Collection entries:

:::::

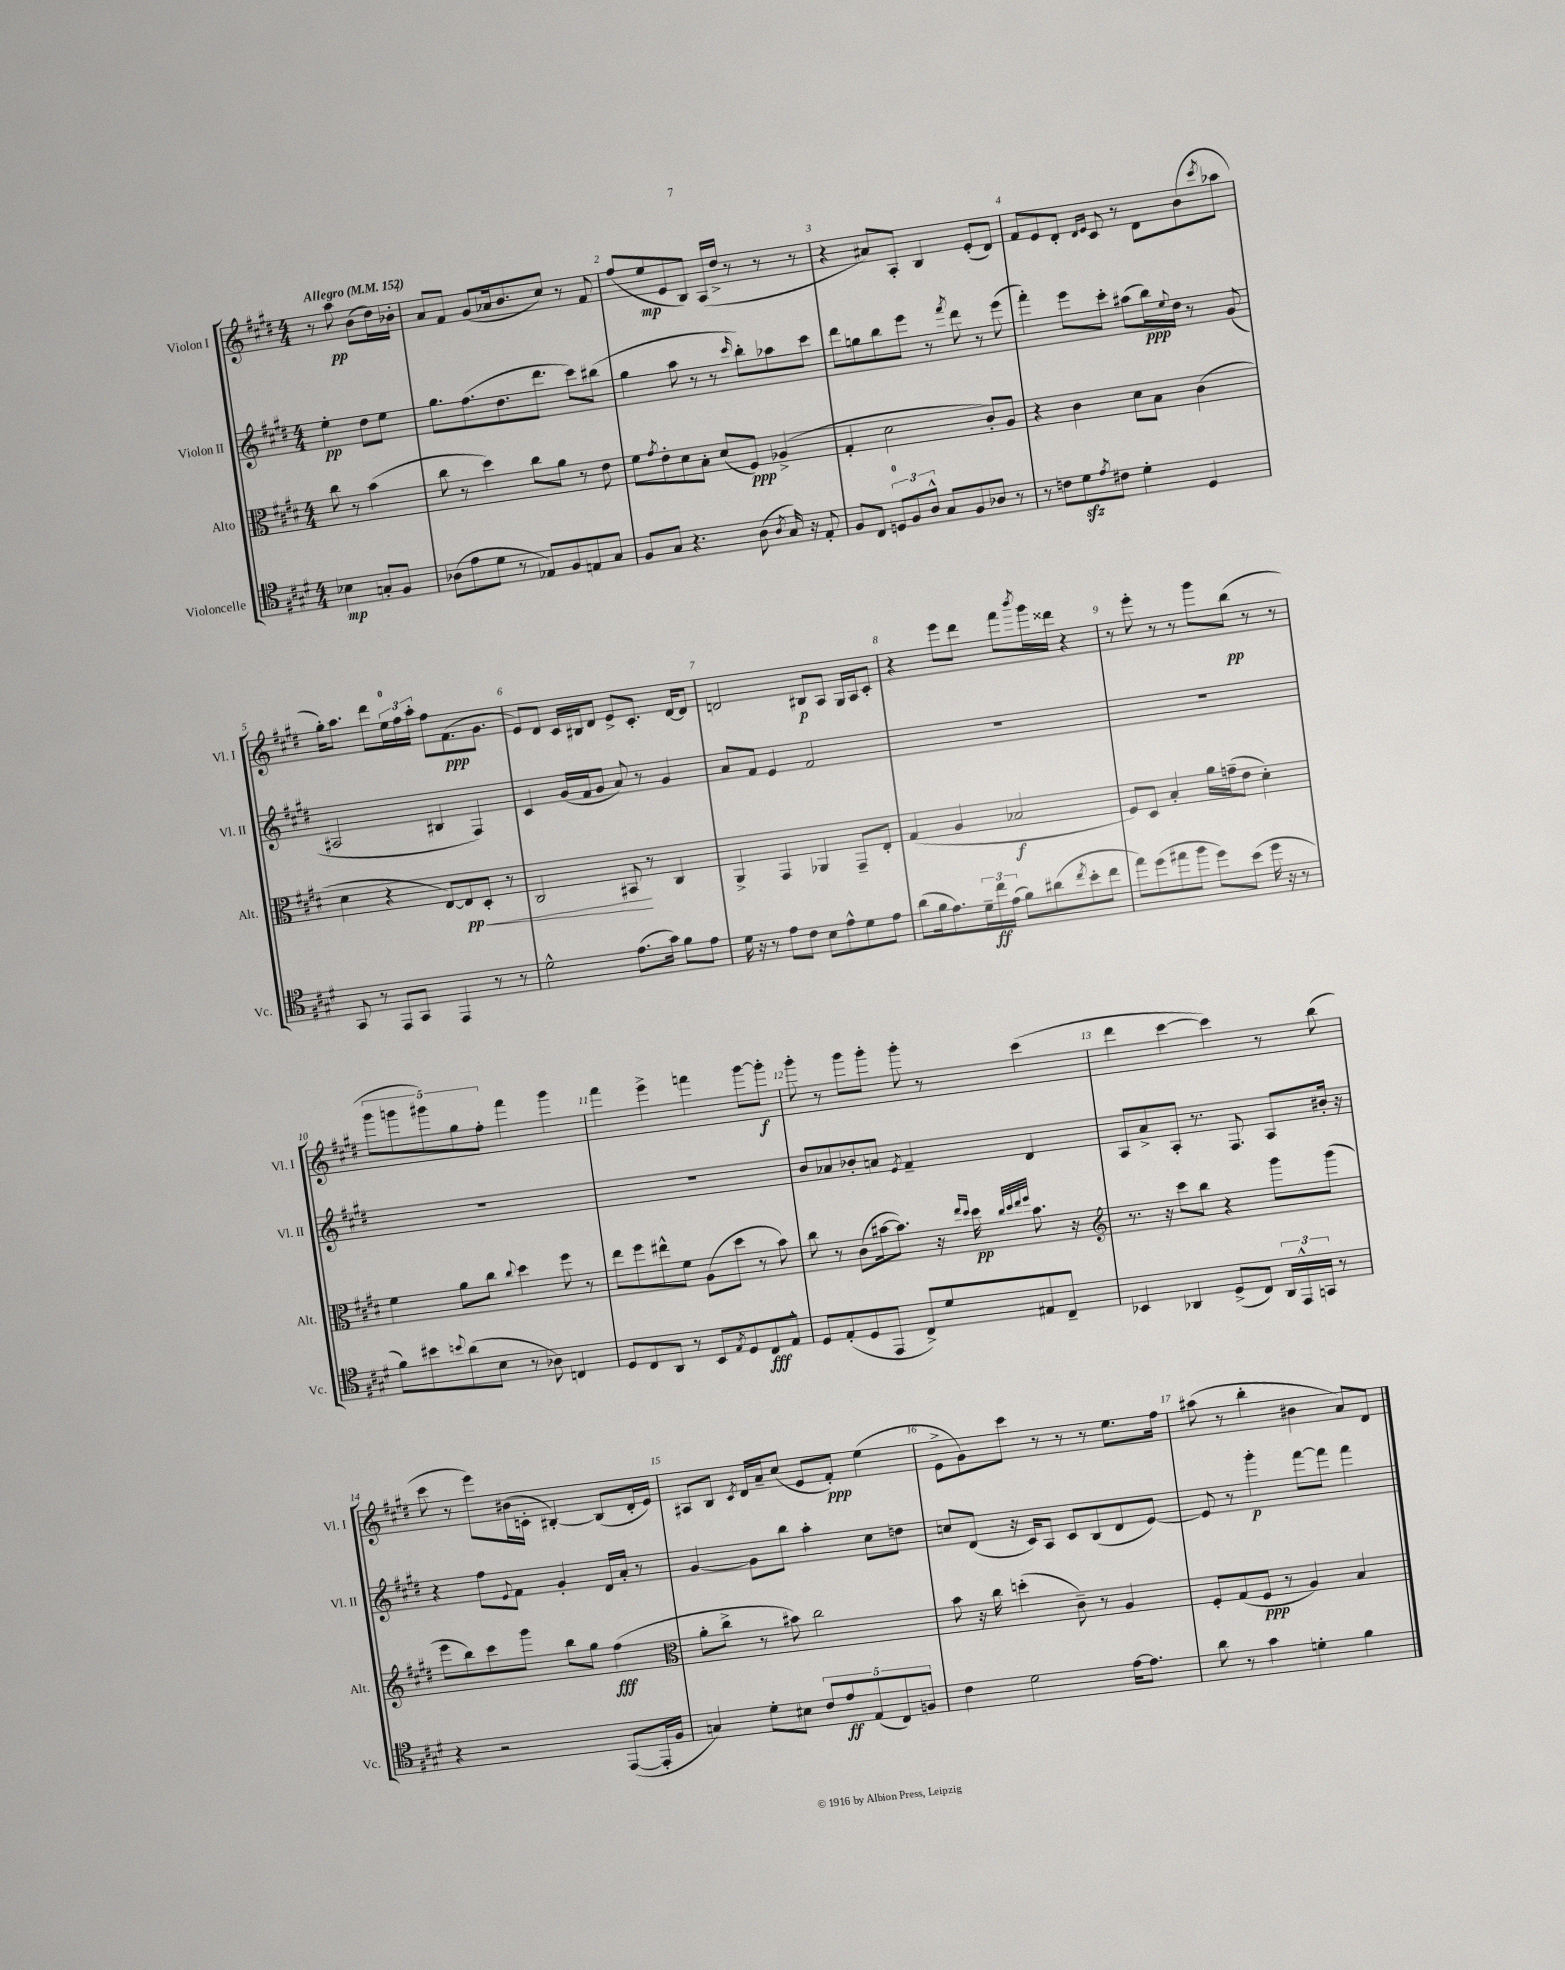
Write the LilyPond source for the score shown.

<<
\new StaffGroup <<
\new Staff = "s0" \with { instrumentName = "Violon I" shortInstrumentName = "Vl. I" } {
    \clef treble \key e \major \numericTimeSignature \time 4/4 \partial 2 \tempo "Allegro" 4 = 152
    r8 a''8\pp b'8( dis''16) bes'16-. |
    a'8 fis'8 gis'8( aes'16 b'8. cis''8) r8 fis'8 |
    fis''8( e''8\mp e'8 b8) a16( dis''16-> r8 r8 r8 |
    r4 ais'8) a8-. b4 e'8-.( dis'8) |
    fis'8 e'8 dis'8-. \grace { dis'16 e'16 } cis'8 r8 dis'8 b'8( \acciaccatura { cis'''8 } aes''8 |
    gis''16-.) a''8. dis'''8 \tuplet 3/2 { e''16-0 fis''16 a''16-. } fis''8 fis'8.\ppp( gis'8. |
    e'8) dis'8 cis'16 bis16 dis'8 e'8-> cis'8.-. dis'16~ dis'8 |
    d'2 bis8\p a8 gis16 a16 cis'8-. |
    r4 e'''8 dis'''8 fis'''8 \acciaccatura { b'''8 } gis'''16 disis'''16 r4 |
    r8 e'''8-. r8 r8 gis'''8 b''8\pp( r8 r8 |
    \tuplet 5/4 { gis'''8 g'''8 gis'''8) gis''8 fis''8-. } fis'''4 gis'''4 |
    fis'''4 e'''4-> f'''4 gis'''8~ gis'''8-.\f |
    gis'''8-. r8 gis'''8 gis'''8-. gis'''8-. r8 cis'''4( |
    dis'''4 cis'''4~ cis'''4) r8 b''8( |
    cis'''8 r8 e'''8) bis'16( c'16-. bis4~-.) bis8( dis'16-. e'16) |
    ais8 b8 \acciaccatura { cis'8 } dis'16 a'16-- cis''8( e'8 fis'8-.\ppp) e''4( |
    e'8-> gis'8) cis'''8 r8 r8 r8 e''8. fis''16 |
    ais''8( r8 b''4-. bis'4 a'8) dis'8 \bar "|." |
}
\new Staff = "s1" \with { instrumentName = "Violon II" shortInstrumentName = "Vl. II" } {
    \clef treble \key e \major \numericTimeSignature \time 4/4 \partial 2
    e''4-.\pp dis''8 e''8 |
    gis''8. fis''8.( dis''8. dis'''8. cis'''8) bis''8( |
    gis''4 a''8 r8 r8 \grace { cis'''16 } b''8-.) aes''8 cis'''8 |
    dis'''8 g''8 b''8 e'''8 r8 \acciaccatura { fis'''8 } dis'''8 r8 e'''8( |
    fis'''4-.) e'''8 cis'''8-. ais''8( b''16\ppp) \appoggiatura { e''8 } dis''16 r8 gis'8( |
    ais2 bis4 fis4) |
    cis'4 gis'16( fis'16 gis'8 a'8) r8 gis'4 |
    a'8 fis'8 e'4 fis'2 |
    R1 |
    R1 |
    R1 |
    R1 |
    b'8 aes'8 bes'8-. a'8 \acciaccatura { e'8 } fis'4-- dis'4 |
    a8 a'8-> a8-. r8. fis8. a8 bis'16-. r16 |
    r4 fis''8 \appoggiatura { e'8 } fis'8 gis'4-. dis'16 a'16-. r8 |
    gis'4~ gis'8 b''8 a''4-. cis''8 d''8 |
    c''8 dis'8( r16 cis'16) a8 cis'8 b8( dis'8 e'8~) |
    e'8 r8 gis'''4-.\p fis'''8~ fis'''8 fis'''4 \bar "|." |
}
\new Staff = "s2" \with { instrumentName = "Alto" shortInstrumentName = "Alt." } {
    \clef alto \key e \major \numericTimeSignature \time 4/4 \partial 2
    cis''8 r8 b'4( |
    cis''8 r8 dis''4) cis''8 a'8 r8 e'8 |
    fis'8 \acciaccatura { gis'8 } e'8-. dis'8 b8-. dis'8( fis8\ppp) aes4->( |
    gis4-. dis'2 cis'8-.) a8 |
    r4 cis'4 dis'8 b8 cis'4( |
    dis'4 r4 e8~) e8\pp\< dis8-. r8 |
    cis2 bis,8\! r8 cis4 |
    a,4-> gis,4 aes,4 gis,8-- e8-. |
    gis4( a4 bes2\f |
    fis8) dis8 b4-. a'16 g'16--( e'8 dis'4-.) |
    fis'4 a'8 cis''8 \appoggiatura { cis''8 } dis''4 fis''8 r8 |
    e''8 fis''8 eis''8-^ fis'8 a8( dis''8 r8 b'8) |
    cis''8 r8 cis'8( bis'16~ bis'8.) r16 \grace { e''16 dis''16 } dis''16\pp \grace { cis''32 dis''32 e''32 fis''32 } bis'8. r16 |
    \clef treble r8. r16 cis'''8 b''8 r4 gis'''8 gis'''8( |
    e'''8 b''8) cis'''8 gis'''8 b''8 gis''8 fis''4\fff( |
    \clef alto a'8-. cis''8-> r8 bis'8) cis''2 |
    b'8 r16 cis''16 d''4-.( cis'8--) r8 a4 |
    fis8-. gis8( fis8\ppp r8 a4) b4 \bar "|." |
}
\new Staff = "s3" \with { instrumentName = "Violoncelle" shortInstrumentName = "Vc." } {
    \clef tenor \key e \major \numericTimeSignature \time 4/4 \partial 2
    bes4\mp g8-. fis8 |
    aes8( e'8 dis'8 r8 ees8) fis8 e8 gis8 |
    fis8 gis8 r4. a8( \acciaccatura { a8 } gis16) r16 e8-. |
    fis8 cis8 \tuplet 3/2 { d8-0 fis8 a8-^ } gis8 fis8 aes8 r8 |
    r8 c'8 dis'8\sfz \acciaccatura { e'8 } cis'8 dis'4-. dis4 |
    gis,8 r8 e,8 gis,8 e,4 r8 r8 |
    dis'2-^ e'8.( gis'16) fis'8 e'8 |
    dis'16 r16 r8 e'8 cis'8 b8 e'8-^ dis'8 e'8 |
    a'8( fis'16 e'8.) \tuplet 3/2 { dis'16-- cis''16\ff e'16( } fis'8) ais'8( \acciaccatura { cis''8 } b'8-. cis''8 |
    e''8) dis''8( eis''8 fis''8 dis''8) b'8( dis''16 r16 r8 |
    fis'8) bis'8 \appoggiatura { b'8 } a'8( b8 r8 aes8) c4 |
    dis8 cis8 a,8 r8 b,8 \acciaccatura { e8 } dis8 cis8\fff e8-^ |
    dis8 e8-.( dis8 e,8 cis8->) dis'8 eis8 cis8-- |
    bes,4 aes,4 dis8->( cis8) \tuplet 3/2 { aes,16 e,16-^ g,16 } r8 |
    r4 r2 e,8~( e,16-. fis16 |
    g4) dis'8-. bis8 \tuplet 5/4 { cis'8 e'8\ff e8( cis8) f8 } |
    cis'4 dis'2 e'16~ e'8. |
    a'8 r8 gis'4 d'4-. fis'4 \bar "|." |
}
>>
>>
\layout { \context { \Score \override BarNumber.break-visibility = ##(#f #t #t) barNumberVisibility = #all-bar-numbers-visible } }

:::::

▶ INSTRUCTION
Please report every line above that contains the string "time".

▶ ANSWER IN FULL
    \clef treble \key e \major \numericTimeSignature \time 4/4 \partial 2 \tempo "Allegro" 4 = 152
    \clef treble \key e \major \numericTimeSignature \time 4/4 \partial 2
    \clef alto \key e \major \numericTimeSignature \time 4/4 \partial 2
    \clef tenor \key e \major \numericTimeSignature \time 4/4 \partial 2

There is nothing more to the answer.